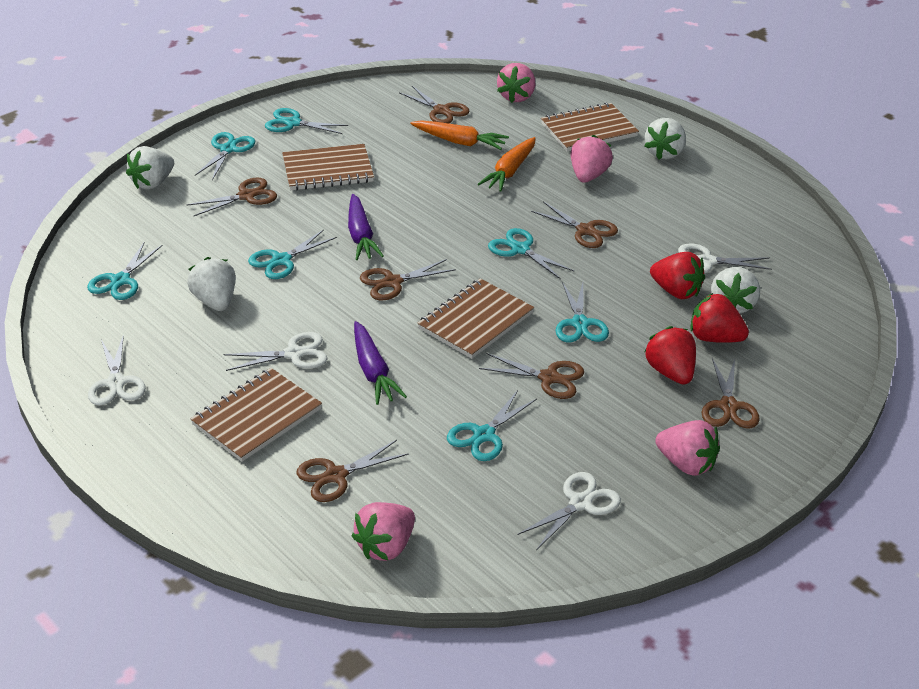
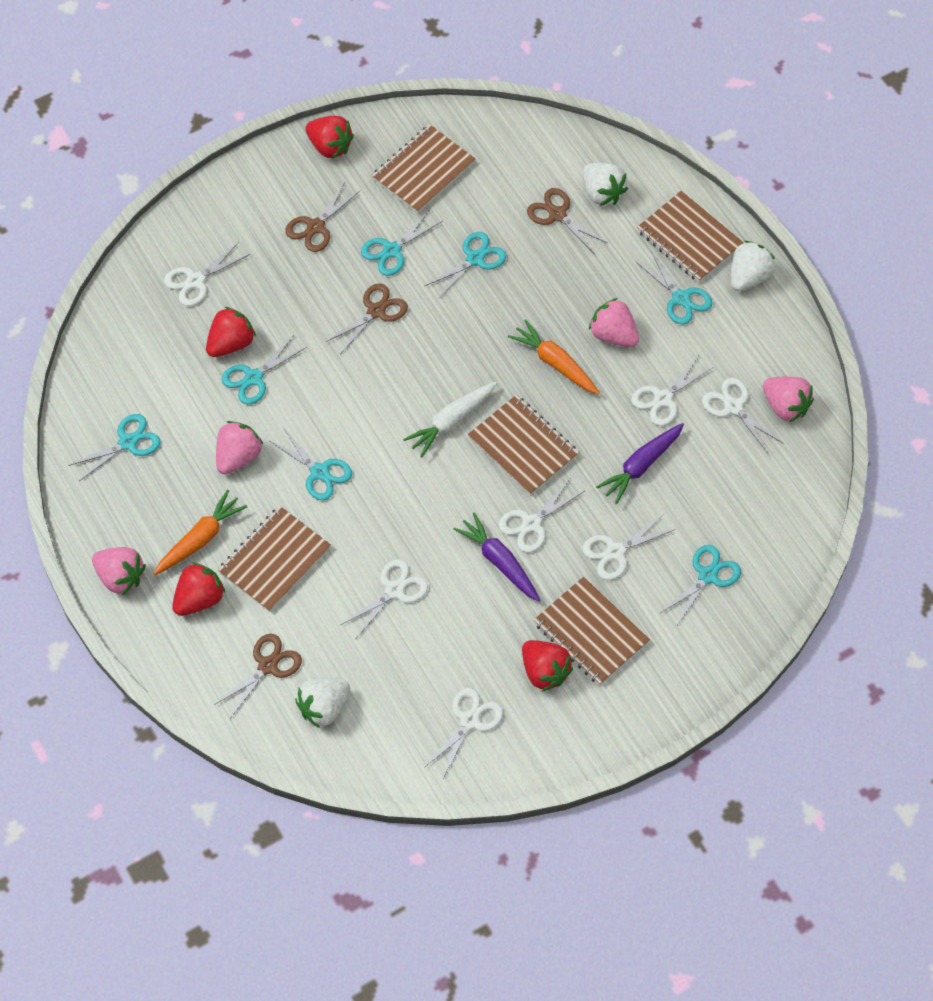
brown notebook: 4 -> 5
brown scissors: 7 -> 4
red strawberry: 3 -> 4
white carrot: 0 -> 1
white scissors: 4 -> 7
white strawberry: 4 -> 3

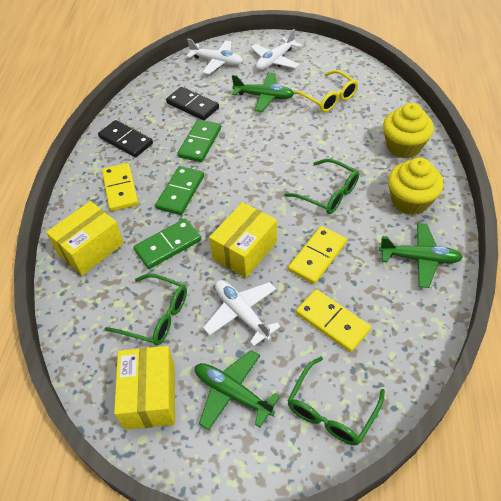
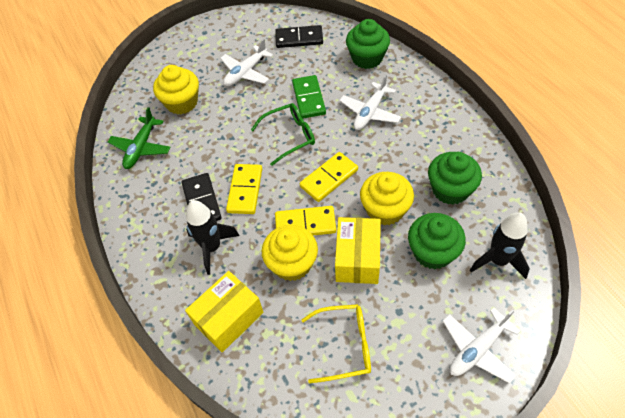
black rocket: 0 -> 2
green cupcake: 0 -> 3
green domino: 3 -> 1
green glasses: 3 -> 1
green plane: 3 -> 1
yellow box: 3 -> 2
yellow cupcake: 2 -> 3

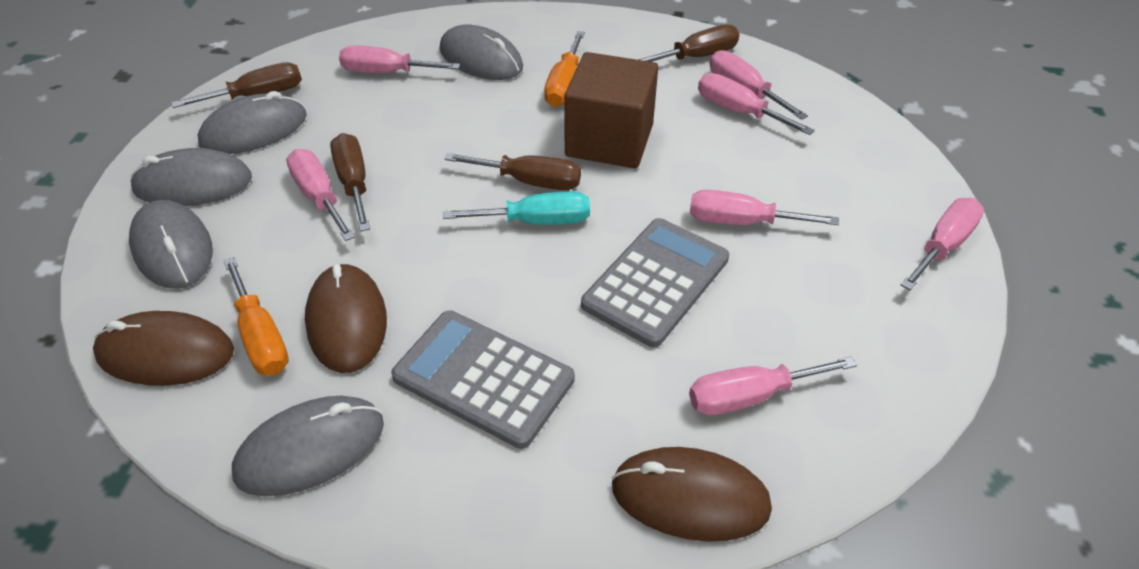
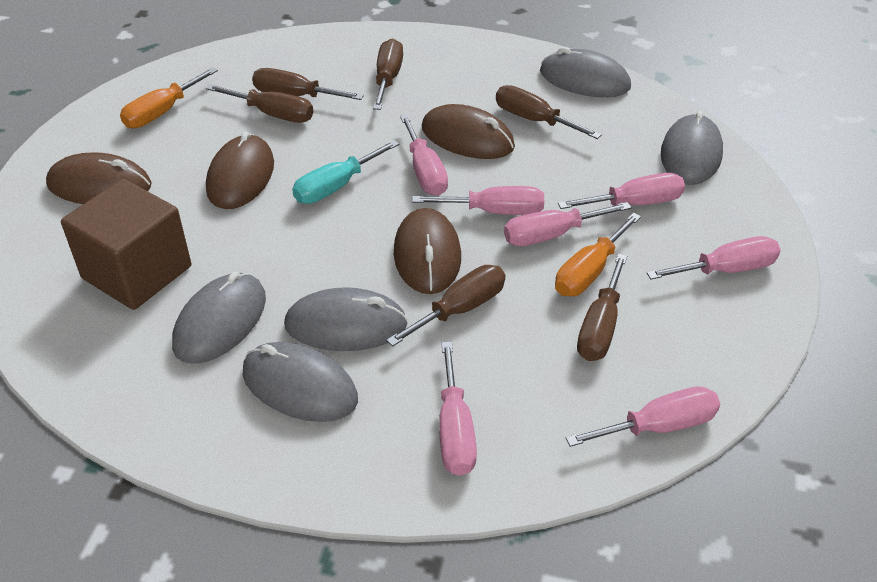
brown mouse: 3 -> 4
brown screwdriver: 4 -> 6
grey calculator: 2 -> 0

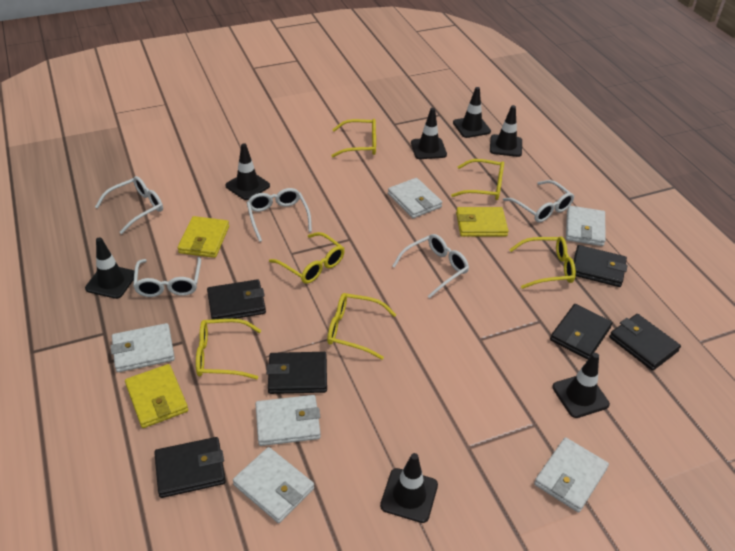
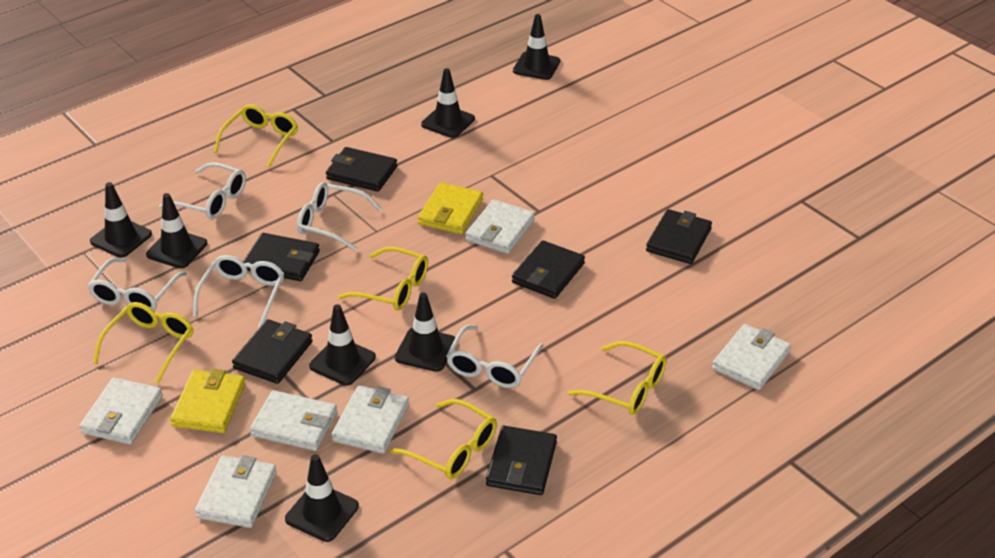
yellow glasses: 6 -> 5
yellow wallet: 3 -> 2

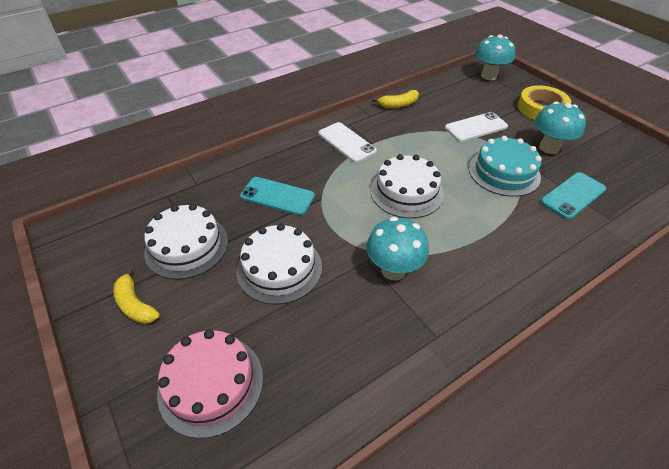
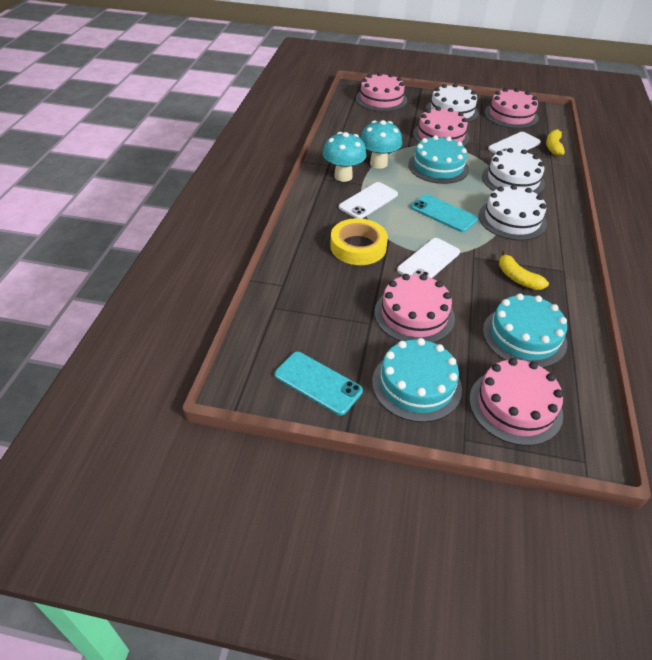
pink cake: 1 -> 5
turquoise cake: 1 -> 3
turquoise mushroom: 3 -> 2
white phone: 2 -> 3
..............................
WHAT TO PRODUCE: Copy all lines from the data above that contain the word "strawberry".

TASK ANSWER:
red strawberry: 3 -> 4
white strawberry: 4 -> 3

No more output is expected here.